Exercise: Your answer should be the lines below from the one holding "camera: 55 degrees left, 5 degrees up" through the one holding "(476, 267) = (466, 200): none -> black phone", copied exactly and with nothing else.

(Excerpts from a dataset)
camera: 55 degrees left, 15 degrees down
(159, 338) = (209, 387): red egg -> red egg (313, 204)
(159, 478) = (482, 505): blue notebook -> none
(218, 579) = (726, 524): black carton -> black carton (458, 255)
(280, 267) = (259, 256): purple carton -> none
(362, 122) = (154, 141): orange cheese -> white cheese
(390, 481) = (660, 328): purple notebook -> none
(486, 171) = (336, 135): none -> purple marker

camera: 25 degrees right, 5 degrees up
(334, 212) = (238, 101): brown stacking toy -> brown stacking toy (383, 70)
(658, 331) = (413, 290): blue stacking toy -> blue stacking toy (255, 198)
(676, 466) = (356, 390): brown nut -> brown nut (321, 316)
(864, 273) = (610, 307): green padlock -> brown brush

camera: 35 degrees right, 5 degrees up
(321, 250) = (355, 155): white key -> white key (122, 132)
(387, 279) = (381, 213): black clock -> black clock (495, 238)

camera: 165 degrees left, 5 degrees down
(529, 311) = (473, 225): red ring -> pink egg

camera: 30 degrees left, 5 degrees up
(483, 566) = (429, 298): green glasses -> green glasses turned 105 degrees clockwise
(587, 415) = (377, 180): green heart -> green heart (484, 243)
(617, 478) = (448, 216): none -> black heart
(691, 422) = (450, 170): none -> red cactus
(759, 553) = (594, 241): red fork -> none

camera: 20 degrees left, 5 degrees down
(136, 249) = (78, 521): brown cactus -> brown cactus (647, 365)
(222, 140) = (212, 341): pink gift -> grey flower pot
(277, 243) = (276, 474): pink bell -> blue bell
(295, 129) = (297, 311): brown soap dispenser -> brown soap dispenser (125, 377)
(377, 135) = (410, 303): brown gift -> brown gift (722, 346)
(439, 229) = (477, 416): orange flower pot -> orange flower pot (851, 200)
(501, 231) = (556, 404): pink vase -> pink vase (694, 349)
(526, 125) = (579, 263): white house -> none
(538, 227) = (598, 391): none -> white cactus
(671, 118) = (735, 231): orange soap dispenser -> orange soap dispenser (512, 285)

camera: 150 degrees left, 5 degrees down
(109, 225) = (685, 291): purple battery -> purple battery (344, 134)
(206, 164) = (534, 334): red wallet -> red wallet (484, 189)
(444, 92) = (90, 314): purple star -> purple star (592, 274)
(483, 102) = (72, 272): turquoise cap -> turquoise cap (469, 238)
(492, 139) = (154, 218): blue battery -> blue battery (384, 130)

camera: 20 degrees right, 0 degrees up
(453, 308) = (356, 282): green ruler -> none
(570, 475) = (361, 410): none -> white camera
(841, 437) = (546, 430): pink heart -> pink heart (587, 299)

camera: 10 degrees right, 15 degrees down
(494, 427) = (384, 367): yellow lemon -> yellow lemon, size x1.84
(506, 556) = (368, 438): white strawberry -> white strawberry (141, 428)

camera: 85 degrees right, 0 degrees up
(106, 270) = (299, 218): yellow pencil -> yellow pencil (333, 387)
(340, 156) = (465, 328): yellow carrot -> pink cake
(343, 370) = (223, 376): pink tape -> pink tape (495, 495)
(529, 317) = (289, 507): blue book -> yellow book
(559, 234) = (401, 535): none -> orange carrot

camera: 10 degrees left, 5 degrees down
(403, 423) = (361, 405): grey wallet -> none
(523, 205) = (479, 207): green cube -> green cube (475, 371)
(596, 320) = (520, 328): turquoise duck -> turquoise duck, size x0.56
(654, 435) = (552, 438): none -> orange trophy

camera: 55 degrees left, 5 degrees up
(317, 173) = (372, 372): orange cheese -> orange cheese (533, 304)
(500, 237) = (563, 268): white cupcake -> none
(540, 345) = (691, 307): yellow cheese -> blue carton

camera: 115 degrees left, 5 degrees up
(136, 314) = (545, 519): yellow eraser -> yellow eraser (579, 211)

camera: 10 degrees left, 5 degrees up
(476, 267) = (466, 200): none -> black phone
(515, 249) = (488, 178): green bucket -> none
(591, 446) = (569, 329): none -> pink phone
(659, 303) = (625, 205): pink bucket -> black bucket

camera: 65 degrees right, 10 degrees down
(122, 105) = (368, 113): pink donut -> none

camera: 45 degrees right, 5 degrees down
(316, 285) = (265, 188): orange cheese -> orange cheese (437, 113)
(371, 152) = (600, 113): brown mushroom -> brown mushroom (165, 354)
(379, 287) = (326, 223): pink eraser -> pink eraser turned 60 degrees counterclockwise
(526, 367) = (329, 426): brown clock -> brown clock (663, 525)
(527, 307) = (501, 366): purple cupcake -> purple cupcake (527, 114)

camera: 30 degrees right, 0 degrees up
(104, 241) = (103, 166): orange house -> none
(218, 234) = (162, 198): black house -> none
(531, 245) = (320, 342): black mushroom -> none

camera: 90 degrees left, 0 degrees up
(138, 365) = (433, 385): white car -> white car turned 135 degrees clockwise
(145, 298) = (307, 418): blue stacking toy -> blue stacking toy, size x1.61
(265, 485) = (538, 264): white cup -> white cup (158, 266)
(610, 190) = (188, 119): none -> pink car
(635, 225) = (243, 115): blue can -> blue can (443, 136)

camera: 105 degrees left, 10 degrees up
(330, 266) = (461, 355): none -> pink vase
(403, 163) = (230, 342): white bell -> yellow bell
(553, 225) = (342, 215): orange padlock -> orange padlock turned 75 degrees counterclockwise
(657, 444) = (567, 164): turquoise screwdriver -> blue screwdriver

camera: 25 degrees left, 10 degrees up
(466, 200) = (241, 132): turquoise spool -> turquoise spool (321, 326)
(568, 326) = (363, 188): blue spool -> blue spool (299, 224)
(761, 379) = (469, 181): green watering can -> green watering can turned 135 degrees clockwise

Answer for this exercise:
camera: 55 degrees left, 5 degrees up
(317, 173) = (372, 372): orange cheese -> orange cheese (533, 304)
(500, 237) = (563, 268): white cupcake -> none
(540, 345) = (691, 307): yellow cheese -> blue carton

camera: 115 degrees left, 5 degrees up
(136, 314) = (545, 519): yellow eraser -> yellow eraser (579, 211)

camera: 10 degrees left, 5 degrees up
(476, 267) = (466, 200): none -> black phone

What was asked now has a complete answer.